◆ Problem statement ◆
Only text is carried over. Reproduce the entries below exactly.

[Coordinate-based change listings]
•••••

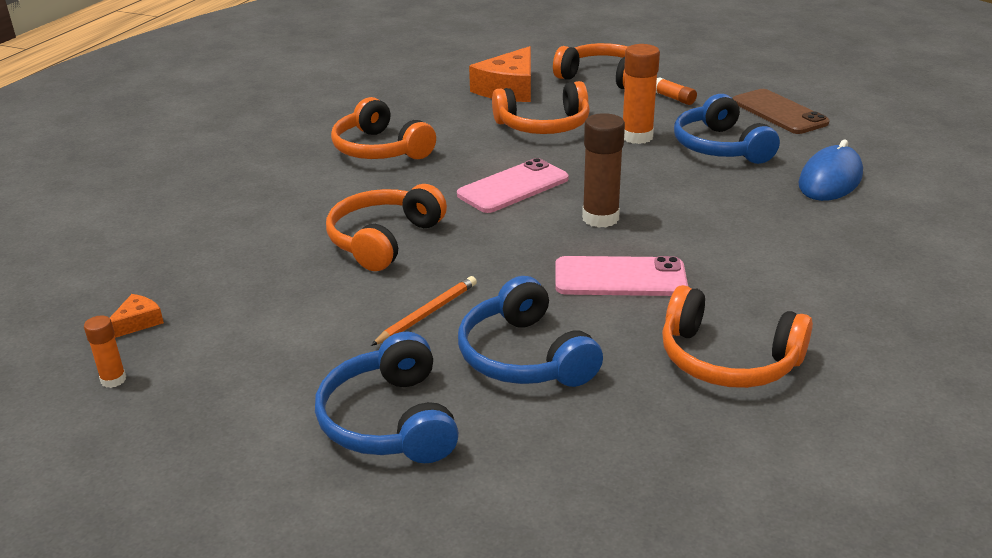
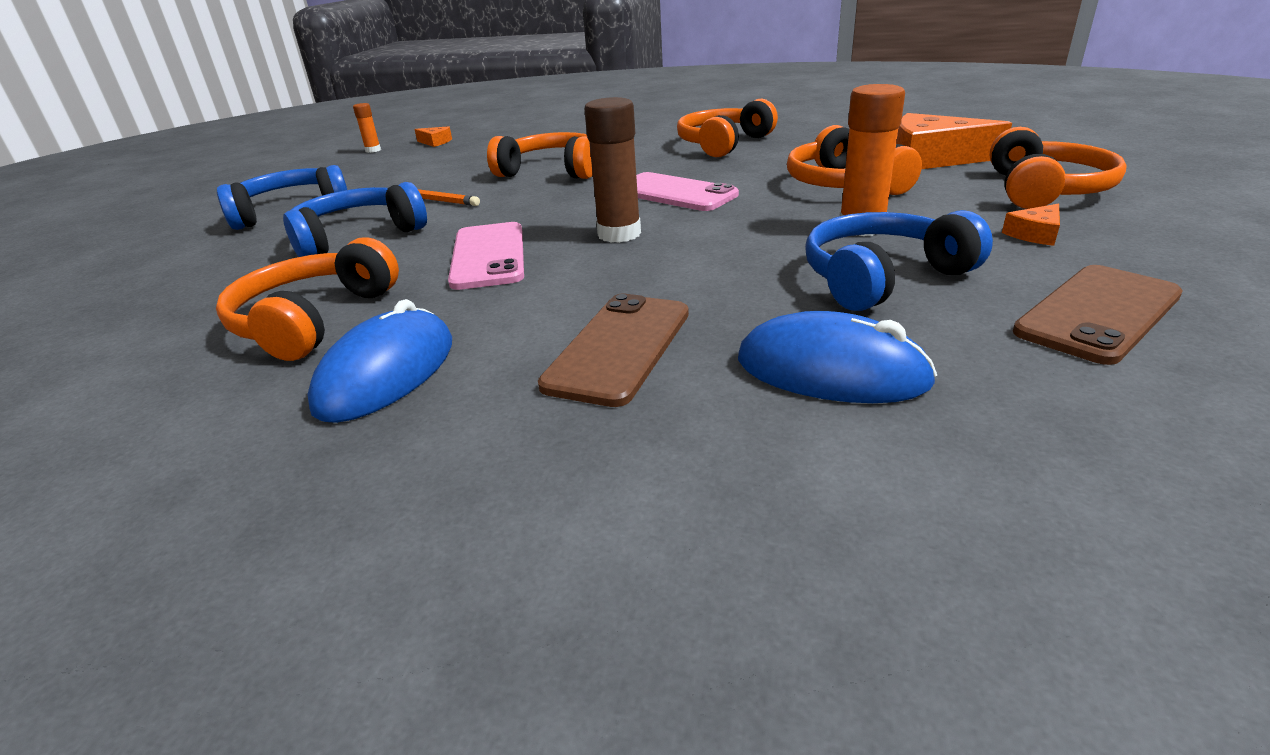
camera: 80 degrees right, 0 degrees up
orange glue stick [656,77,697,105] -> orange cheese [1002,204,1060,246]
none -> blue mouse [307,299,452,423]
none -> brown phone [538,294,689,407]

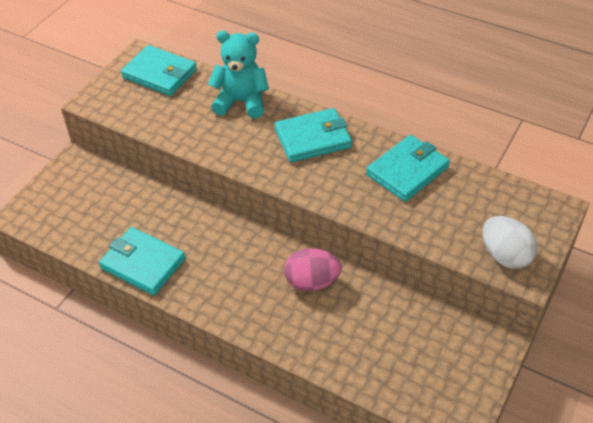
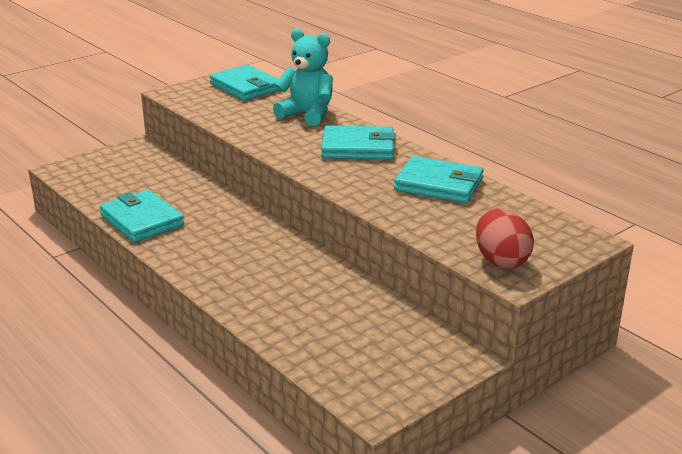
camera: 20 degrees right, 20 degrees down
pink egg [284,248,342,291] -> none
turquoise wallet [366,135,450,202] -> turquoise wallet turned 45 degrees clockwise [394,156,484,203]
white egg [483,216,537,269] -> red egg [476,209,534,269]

•••••

◆ Exercise output ◆
camera: 80 degrees right, 0 degrees up
orange glue stick [656,77,697,105] -> orange cheese [1002,204,1060,246]
none -> blue mouse [307,299,452,423]
none -> brown phone [538,294,689,407]

camera: 20 degrees right, 20 degrees down
pink egg [284,248,342,291] -> none
turquoise wallet [366,135,450,202] -> turquoise wallet turned 45 degrees clockwise [394,156,484,203]
white egg [483,216,537,269] -> red egg [476,209,534,269]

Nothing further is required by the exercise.